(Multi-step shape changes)
########################################

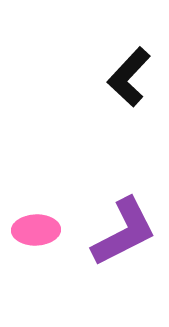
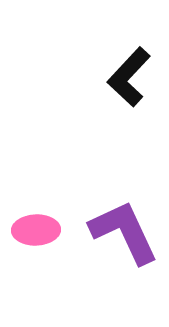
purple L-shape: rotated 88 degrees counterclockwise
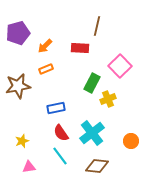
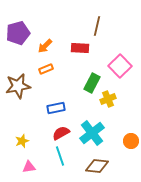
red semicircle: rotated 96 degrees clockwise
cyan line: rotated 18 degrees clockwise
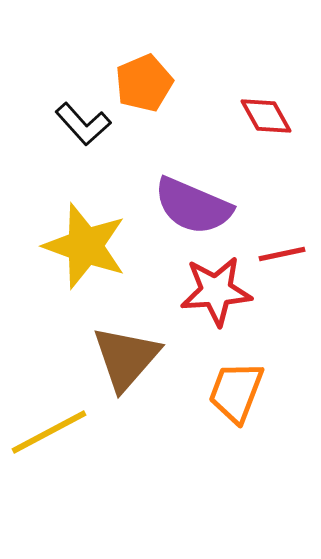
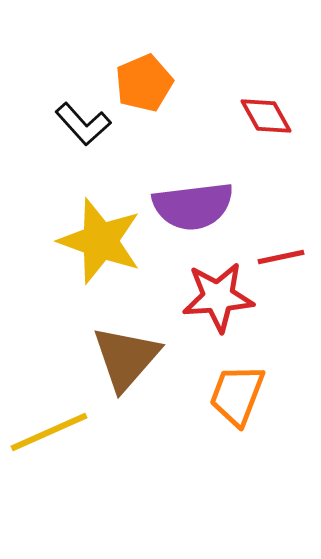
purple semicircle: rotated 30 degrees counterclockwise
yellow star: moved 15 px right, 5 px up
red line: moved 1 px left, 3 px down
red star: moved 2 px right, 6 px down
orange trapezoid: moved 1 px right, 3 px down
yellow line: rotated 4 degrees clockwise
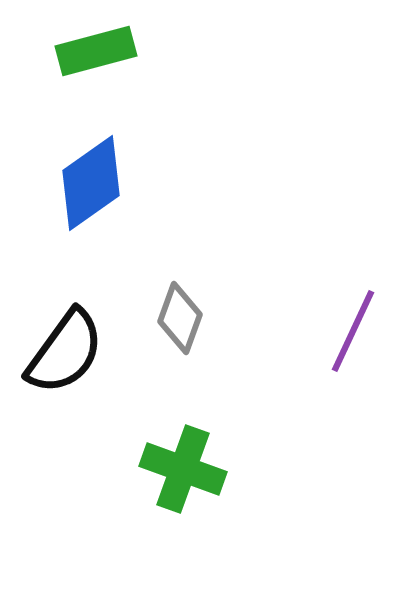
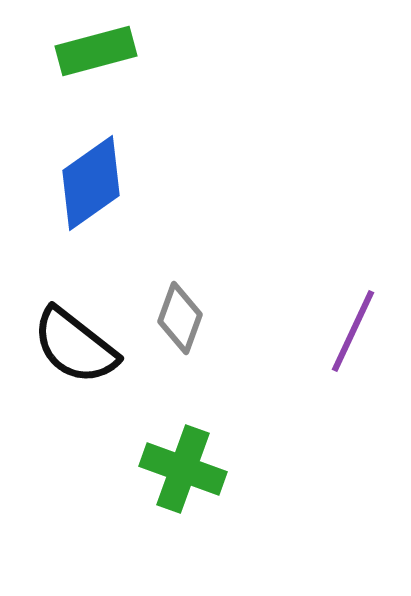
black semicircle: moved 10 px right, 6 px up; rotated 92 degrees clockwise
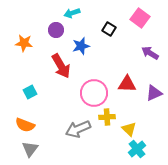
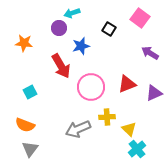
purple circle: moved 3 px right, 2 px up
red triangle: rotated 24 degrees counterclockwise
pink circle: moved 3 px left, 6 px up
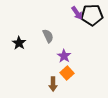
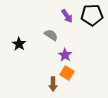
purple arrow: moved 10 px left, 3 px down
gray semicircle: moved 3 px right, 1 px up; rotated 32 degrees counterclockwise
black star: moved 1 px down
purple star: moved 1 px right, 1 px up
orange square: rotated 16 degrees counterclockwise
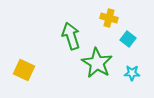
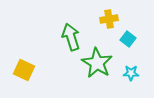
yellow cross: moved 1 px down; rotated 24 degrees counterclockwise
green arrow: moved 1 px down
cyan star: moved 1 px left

########################################

### WHAT IS EXPECTED
Copy each line above that contains the string "degrees".

### COMPLETED EXERCISE
purple L-shape: rotated 88 degrees counterclockwise
red semicircle: rotated 96 degrees clockwise
cyan line: rotated 18 degrees clockwise
purple semicircle: rotated 30 degrees counterclockwise
yellow line: rotated 4 degrees clockwise
black semicircle: moved 10 px right, 6 px up; rotated 92 degrees clockwise
red triangle: rotated 24 degrees counterclockwise
gray semicircle: moved 3 px right, 1 px up; rotated 32 degrees counterclockwise
orange square: rotated 16 degrees counterclockwise
yellow cross: moved 1 px down; rotated 24 degrees counterclockwise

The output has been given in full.